> _AVAILABLE RECORDS_
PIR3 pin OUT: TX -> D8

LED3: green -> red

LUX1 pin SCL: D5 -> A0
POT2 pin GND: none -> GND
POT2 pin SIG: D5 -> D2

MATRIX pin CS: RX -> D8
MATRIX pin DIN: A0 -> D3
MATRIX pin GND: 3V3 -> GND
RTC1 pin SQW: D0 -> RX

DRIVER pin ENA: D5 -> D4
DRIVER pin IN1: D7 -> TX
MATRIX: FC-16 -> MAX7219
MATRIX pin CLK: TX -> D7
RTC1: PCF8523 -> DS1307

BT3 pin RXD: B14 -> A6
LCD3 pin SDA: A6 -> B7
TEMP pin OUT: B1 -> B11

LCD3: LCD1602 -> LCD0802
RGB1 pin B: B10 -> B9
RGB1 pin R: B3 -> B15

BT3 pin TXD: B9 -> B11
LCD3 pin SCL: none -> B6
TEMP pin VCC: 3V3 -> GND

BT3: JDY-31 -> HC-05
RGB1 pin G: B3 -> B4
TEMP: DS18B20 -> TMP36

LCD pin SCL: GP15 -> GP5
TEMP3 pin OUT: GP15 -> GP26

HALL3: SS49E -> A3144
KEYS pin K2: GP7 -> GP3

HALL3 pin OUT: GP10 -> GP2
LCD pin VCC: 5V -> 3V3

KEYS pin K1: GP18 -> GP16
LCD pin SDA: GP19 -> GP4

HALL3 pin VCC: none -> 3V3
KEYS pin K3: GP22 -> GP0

> _ACTIVITY_
Where does "none" appear in the listing? Show every line that has it.

> _OUTPUT FOR THIS TASK_
POT2 pin GND: none -> GND
LCD3 pin SCL: none -> B6
HALL3 pin VCC: none -> 3V3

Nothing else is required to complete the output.